=== Brief ===
Copy the entries from the line with "Question: From the" through the last line of the entries, changing every "brown textured church" to "gray stone church" and leaving everything else the same. Leave out the pictures.

[Source data]
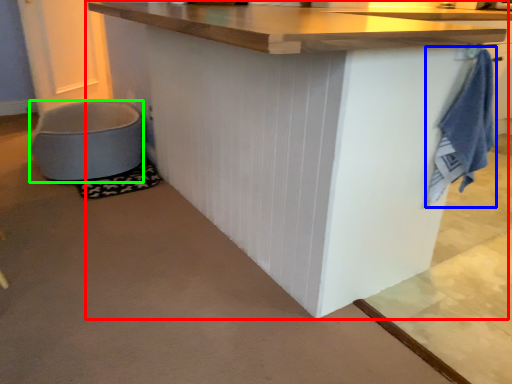
Question: Considering the real-world distances, which object is closest to table (highlighted by a red box)? bath towel (highlighted by a blue box) or toilet bowl (highlighted by a green box).

Choices:
 (A) bath towel
 (B) toilet bowl

Answer: (A)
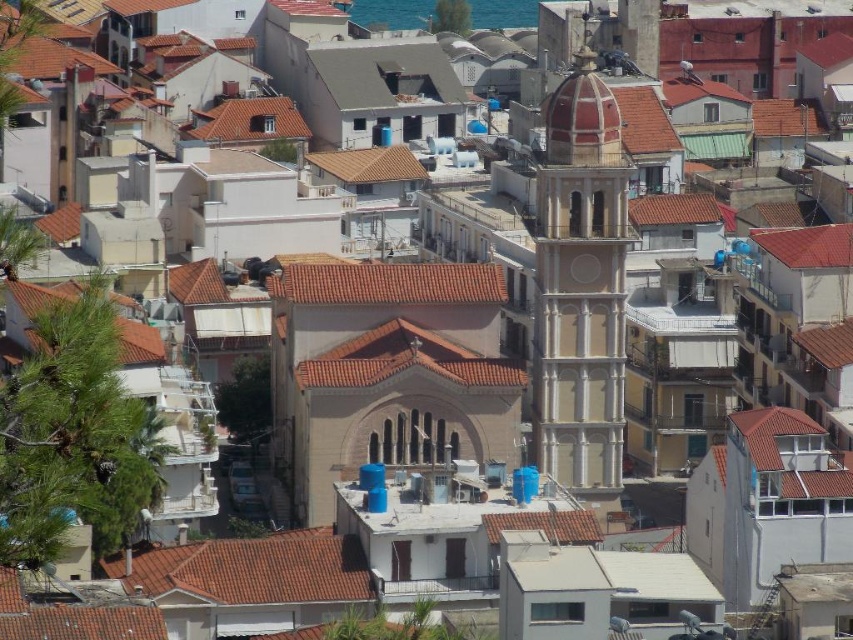
Question: Is the position of brown textured church at center more distant than that of matte pink tower at center?

Choices:
 (A) no
 (B) yes

Answer: (A)

Question: From the image, what is the correct spatial relationship of brown textured church at center in relation to matte pink tower at center?

Choices:
 (A) below
 (B) above

Answer: (A)

Question: Does brown textured church at center appear on the right side of matte pink tower at center?

Choices:
 (A) yes
 (B) no

Answer: (B)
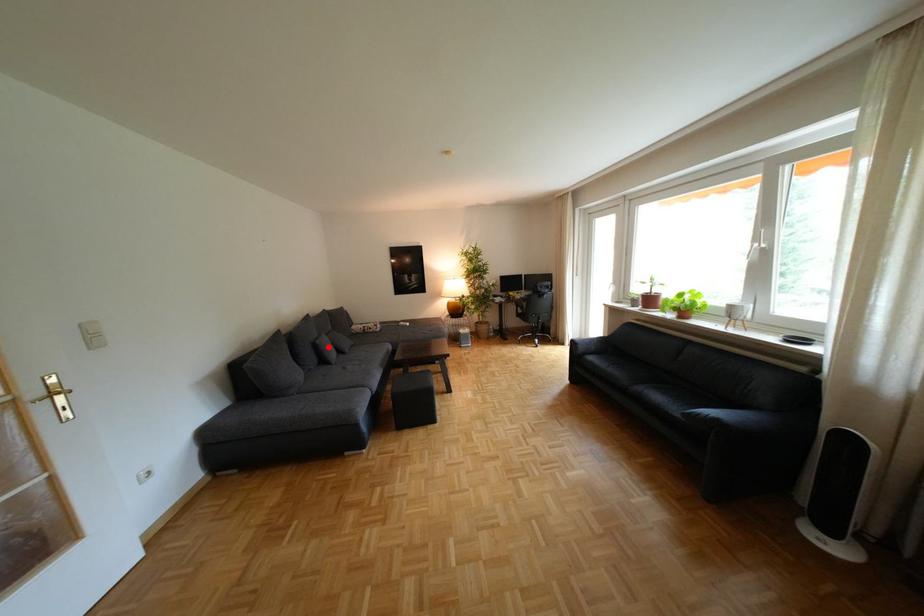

=== Answer box ===
Question: From the image, what is the correct spatial relationship of gray stone church at center in relation to matte pink tower at center?

Choices:
 (A) below
 (B) above

Answer: (A)

Question: Does gray stone church at center appear on the right side of matte pink tower at center?

Choices:
 (A) yes
 (B) no

Answer: (B)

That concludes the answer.